:: WORKING DATA
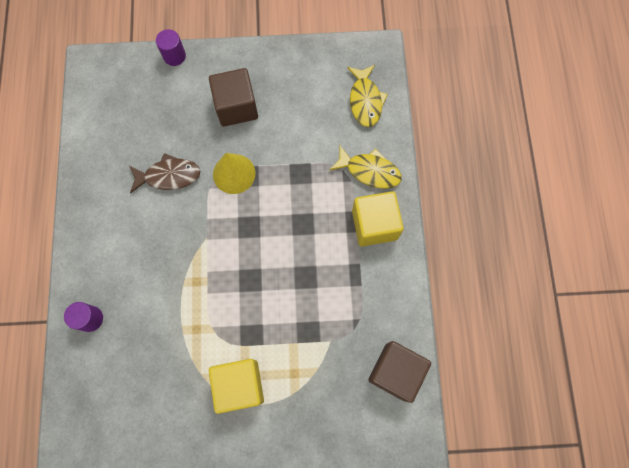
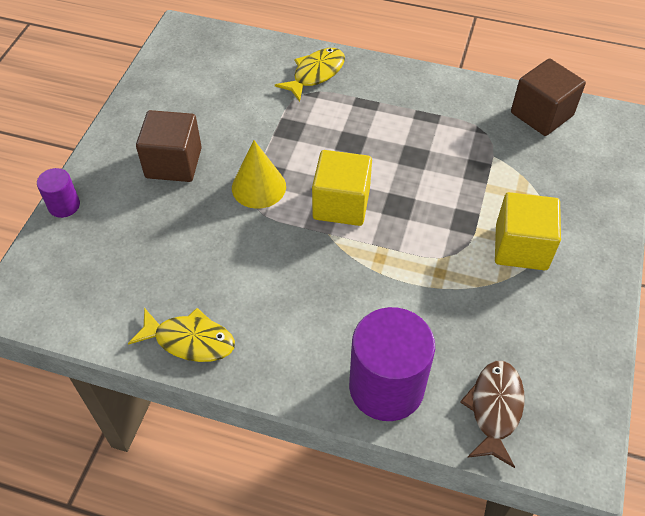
camera: 70 degrees left, 20 degrees down
(90, 319) = (386, 387): purple cylinder -> purple cylinder, size x2.04
(169, 176) = (227, 251): brown fish -> brown fish (494, 409)
(365, 101) = (233, 55): yellow fish -> yellow fish (190, 340)
(374, 225) = (378, 87): yellow cube -> yellow cube (341, 204)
::::
Print the entries above exactly, taking out only the pictures.

camera: 70 degrees left, 20 degrees down
(90, 319) = (386, 387): purple cylinder -> purple cylinder, size x2.04
(169, 176) = (227, 251): brown fish -> brown fish (494, 409)
(365, 101) = (233, 55): yellow fish -> yellow fish (190, 340)
(374, 225) = (378, 87): yellow cube -> yellow cube (341, 204)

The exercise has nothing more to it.